(Image change detection data)
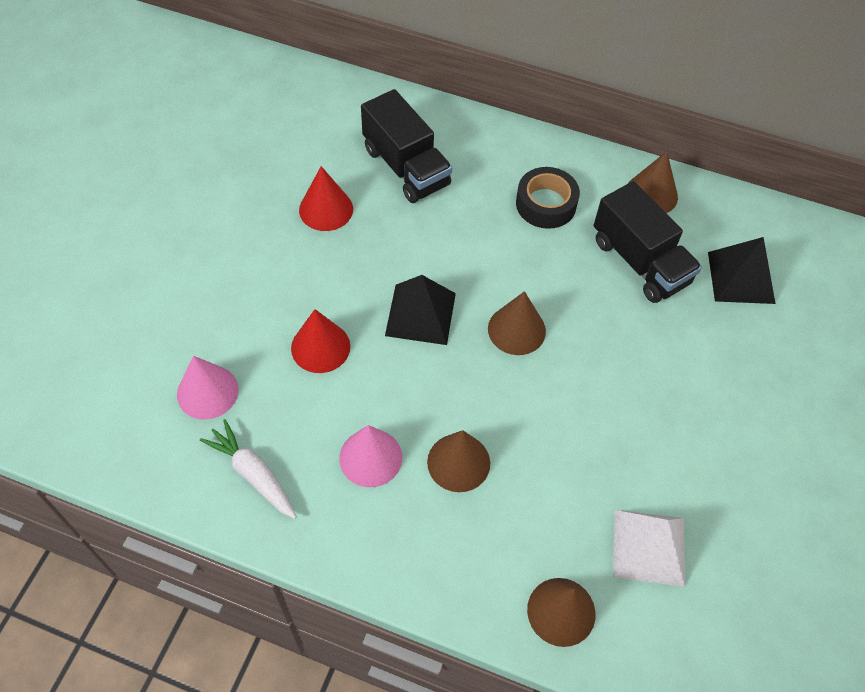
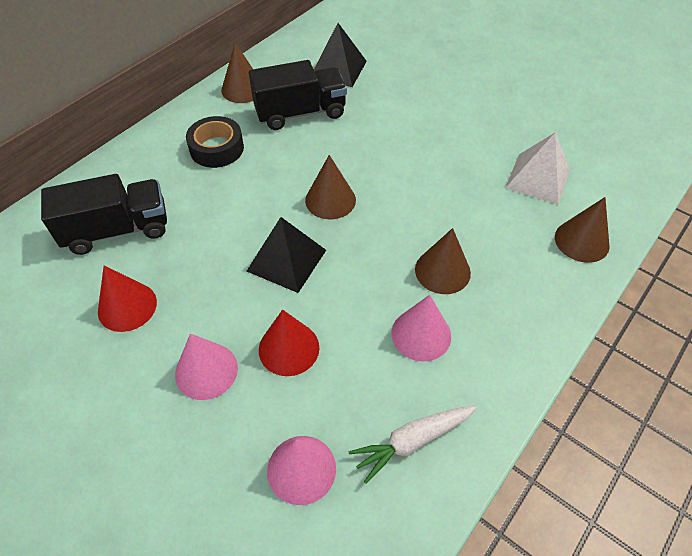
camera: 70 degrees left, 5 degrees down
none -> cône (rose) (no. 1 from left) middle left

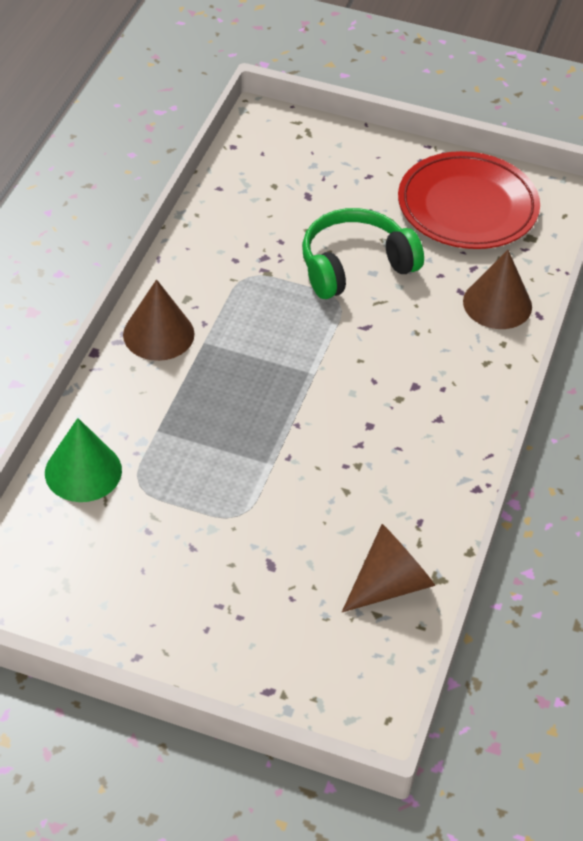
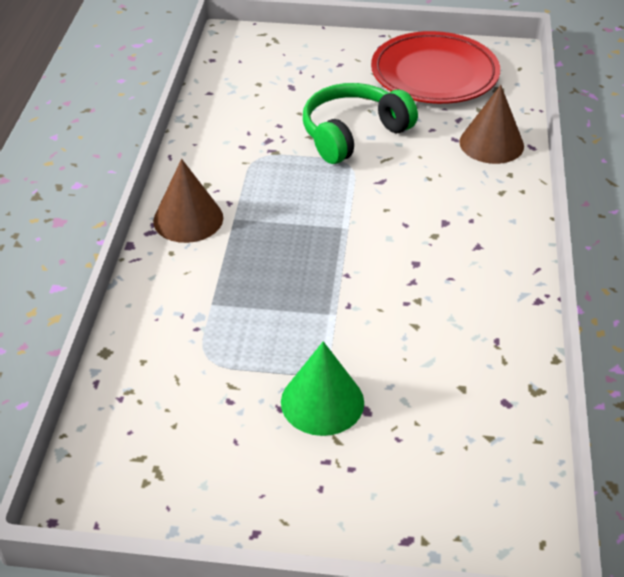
camera: 10 degrees left, 5 degrees down
cône (vert) middle left -> cône (vert) bottom centre, shifted
cône (marron) (no. 2 from left) bottom right -> none

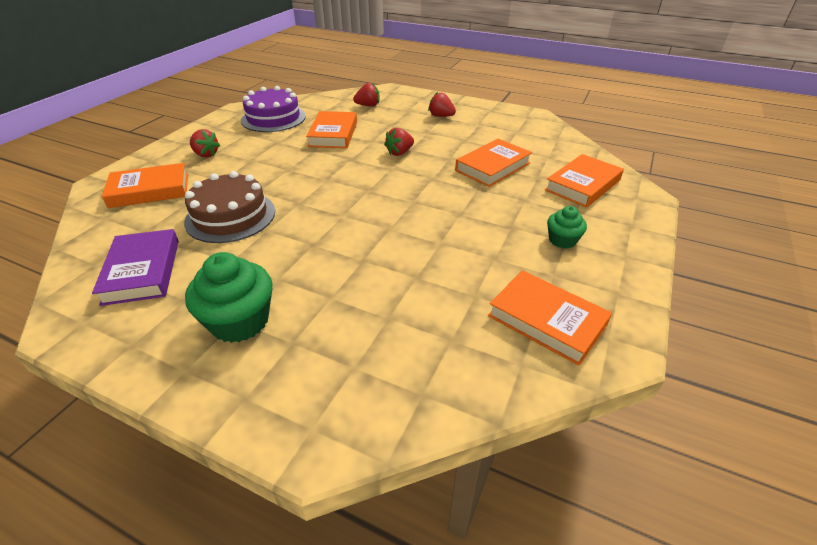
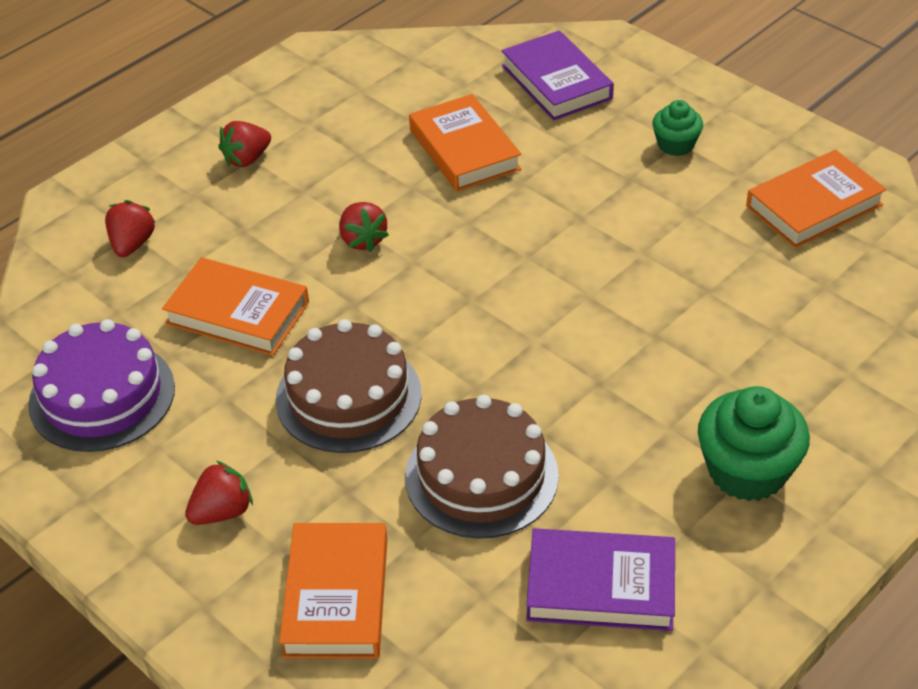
camera: 70 degrees left, 5 degrees up
livre (orange) (no. 5 from left) top right -> livre (violet) (no. 1 from left) top centre
none -> gâteau (marron) (no. 1 from left) centre

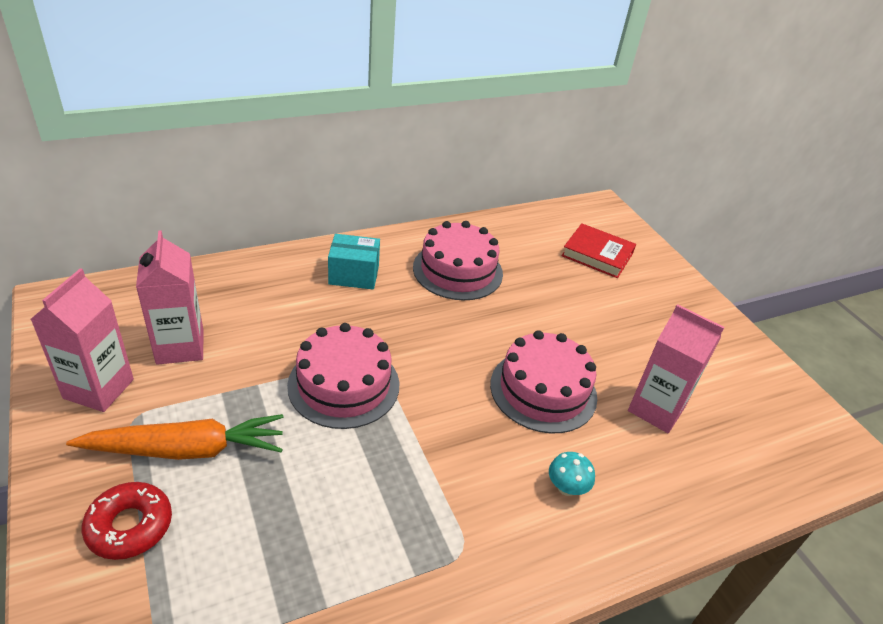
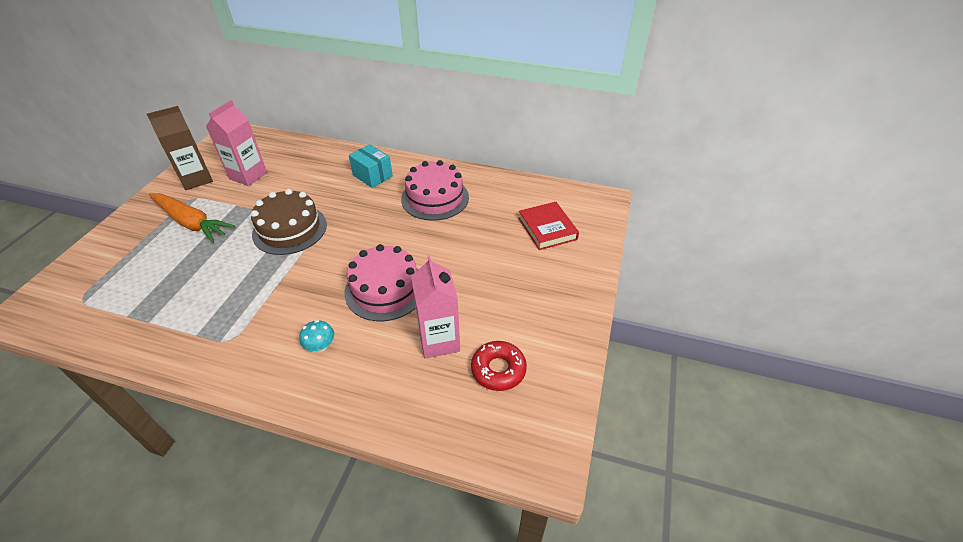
camera: 45 degrees right, 5 degrees up
brique de lait (rose) (no. 1 from left) middle left -> brique de lait (marron) top left
gâteau (rose) (no. 1 from left) centre -> gâteau (marron) middle left
beignet (rouge) bottom left -> beignet (rouge) bottom centre, shifted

§ Exercise aim: Retype the data above verbatim, minus images.

§ Written solution:
camera: 70 degrees left, 5 degrees down
none -> cône (rose) (no. 1 from left) middle left

camera: 10 degrees left, 5 degrees down
cône (vert) middle left -> cône (vert) bottom centre, shifted
cône (marron) (no. 2 from left) bottom right -> none

camera: 70 degrees left, 5 degrees up
livre (orange) (no. 5 from left) top right -> livre (violet) (no. 1 from left) top centre
none -> gâteau (marron) (no. 1 from left) centre

camera: 45 degrees right, 5 degrees up
brique de lait (rose) (no. 1 from left) middle left -> brique de lait (marron) top left
gâteau (rose) (no. 1 from left) centre -> gâteau (marron) middle left
beignet (rouge) bottom left -> beignet (rouge) bottom centre, shifted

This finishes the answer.